(Scene images with change listings)

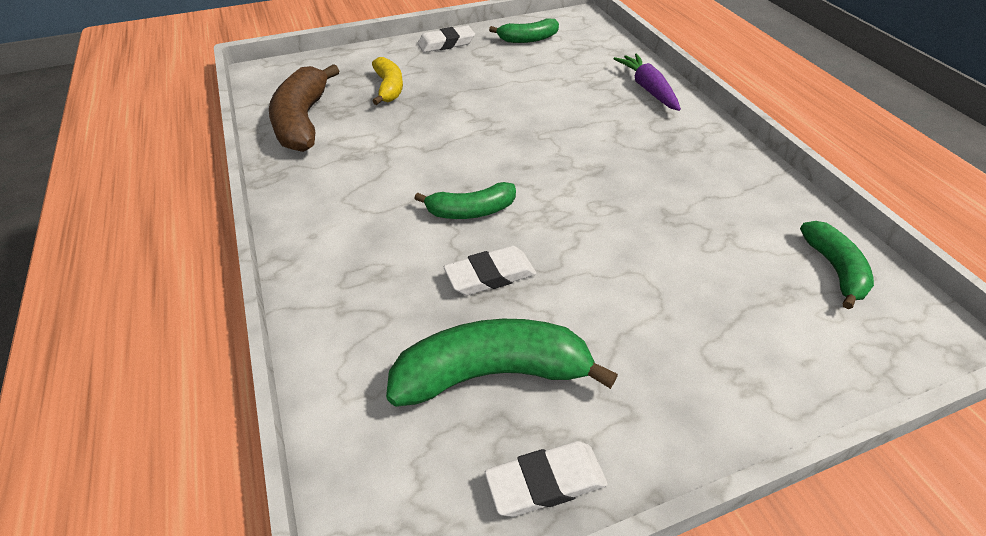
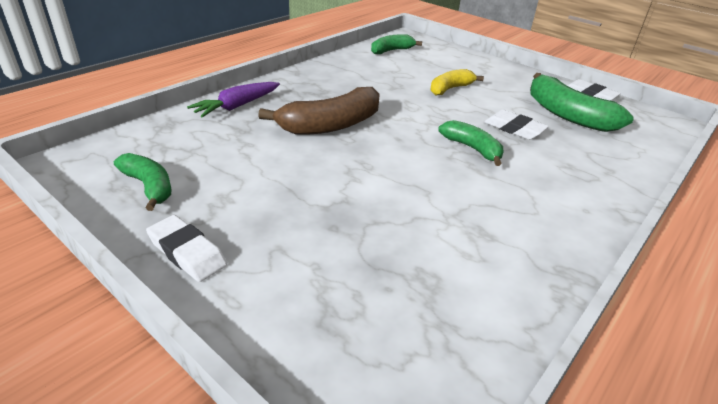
camera: 120 degrees left, 10 degrees down
(303, 121) = (472, 304): brown banana -> brown banana (331, 125)
(389, 88) = (341, 260): yellow banana -> yellow banana (450, 89)

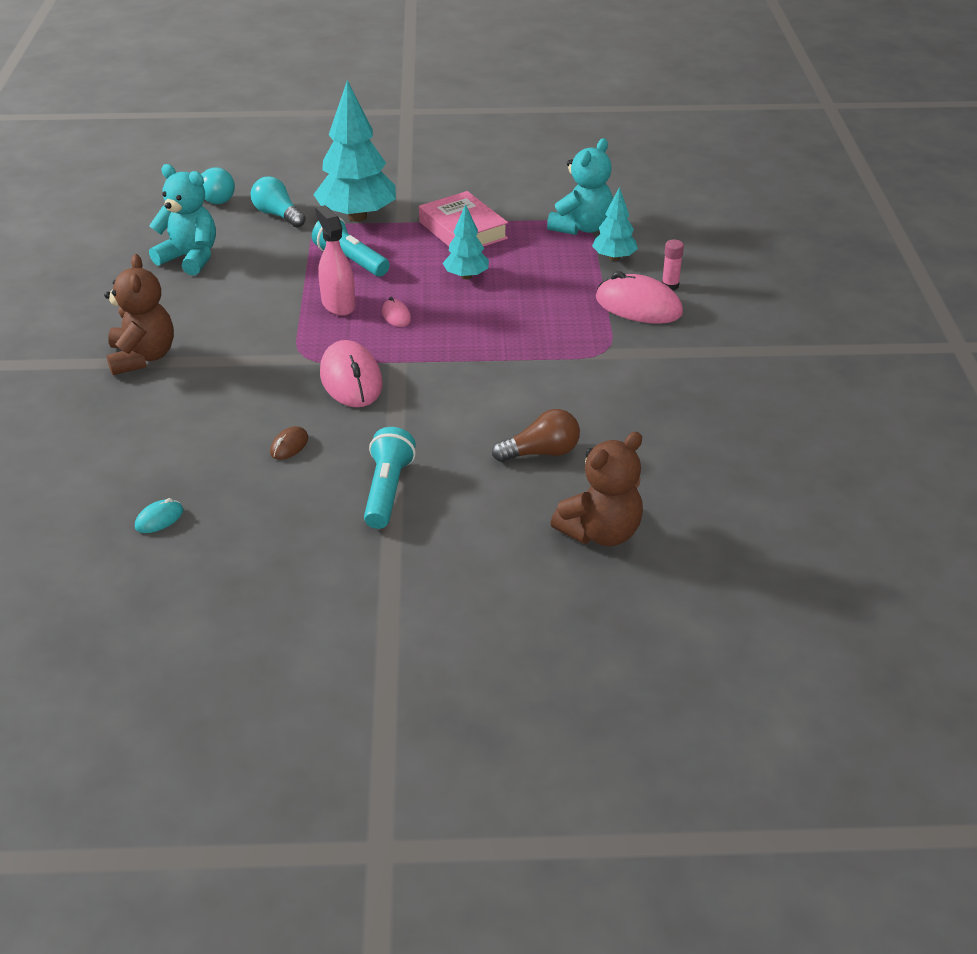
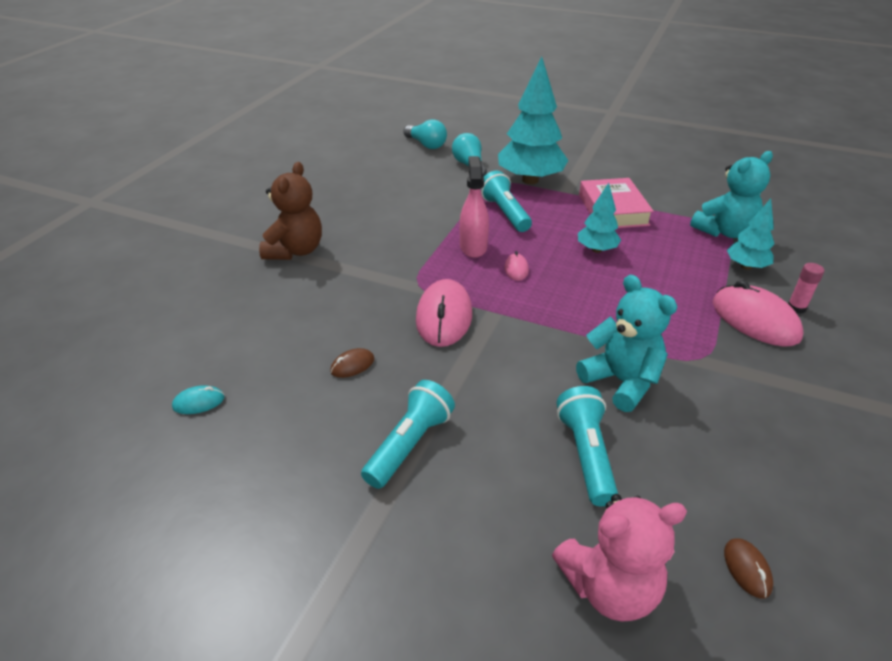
camera: 25 degrees right, 0 degrees up
(190, 258) = (384, 183): turquoise teddy bear -> turquoise teddy bear (621, 381)
(541, 452) = (586, 454): brown light bulb -> turquoise flashlight
(600, 532) = (609, 587): brown teddy bear -> pink teddy bear
(693, 490) = (747, 569): none -> brown mouse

### EXERCISE GOAL
Which lines run from the one containing "(600, 532) = (609, 587): brown" to the final line of the entries? Return those lines exactly, and only those.

### RESULT OF THE TASK
(600, 532) = (609, 587): brown teddy bear -> pink teddy bear
(693, 490) = (747, 569): none -> brown mouse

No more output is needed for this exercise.